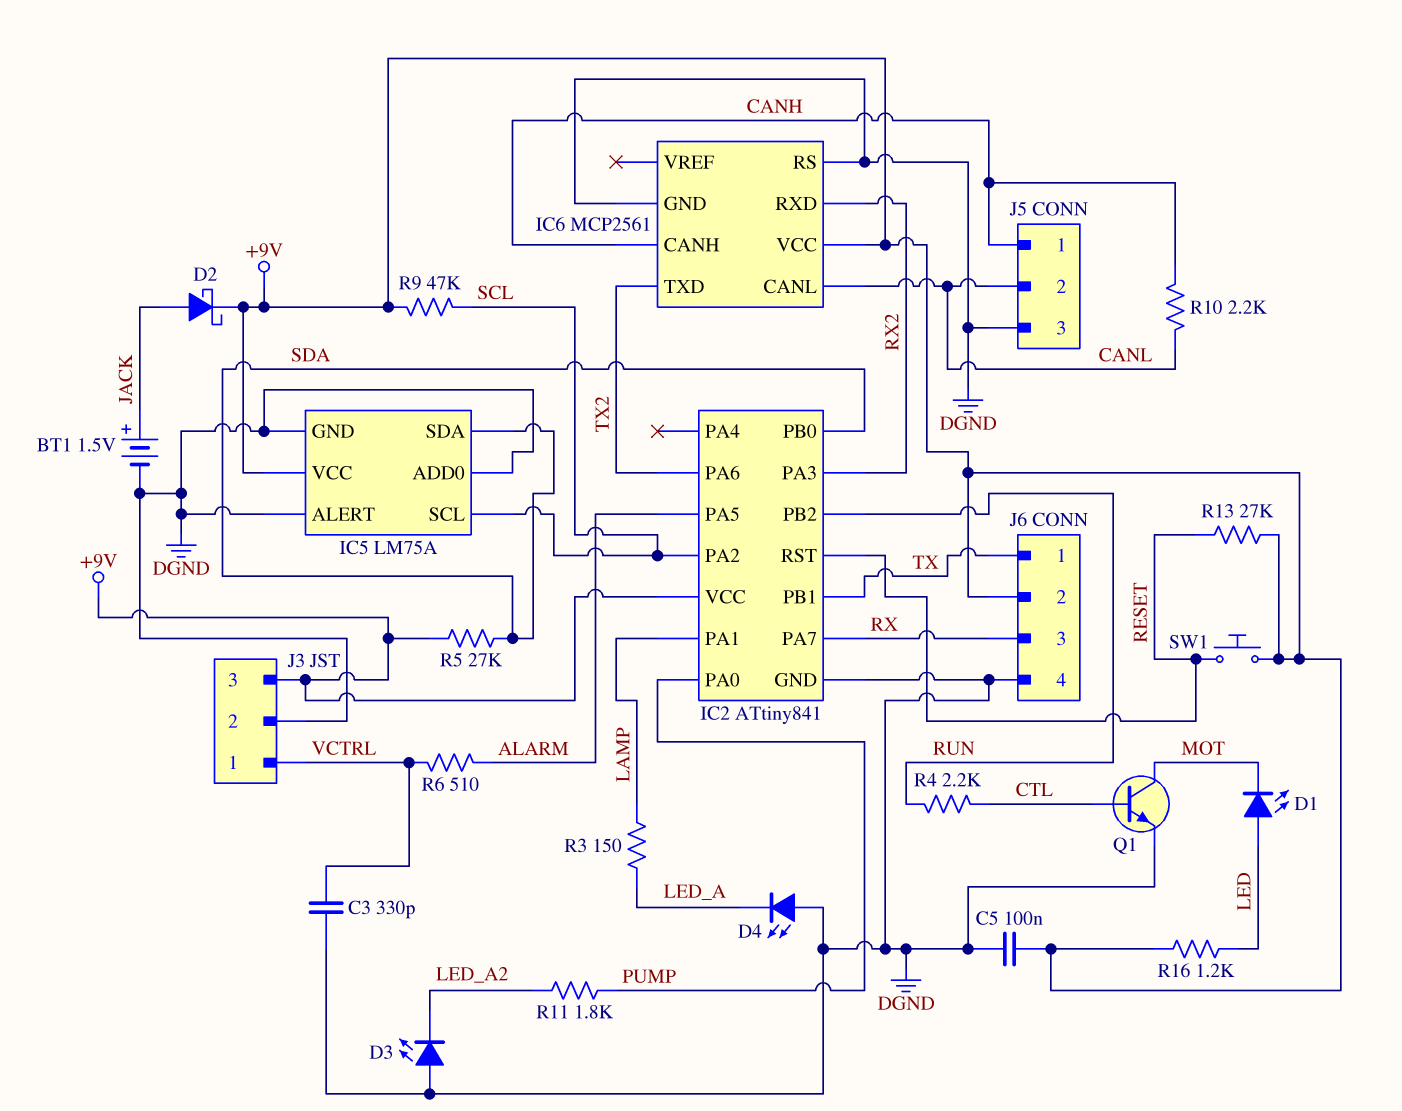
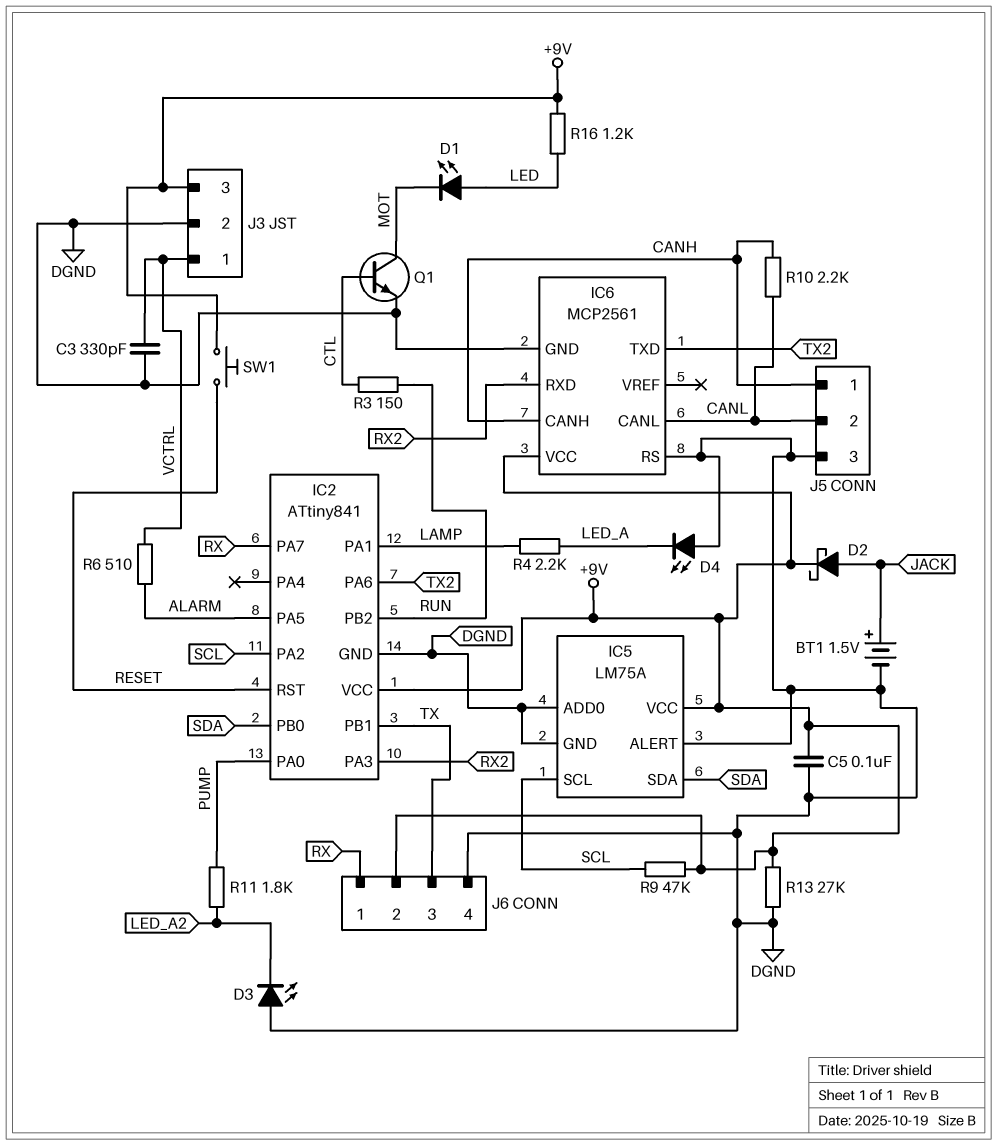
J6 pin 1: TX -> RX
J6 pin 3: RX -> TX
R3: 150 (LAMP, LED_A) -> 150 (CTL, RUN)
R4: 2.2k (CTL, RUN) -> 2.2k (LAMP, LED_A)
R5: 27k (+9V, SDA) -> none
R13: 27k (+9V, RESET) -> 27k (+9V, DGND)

※ ※ ※

> Work to complete:
Using the material above, reproduce exactly the line that contains "R4: 2.2k (CTL, RUN) -> 2.2k (LAMP, LED_A)" and all lines after it through the last one, and only those.

> Response area:
R4: 2.2k (CTL, RUN) -> 2.2k (LAMP, LED_A)
R5: 27k (+9V, SDA) -> none
R13: 27k (+9V, RESET) -> 27k (+9V, DGND)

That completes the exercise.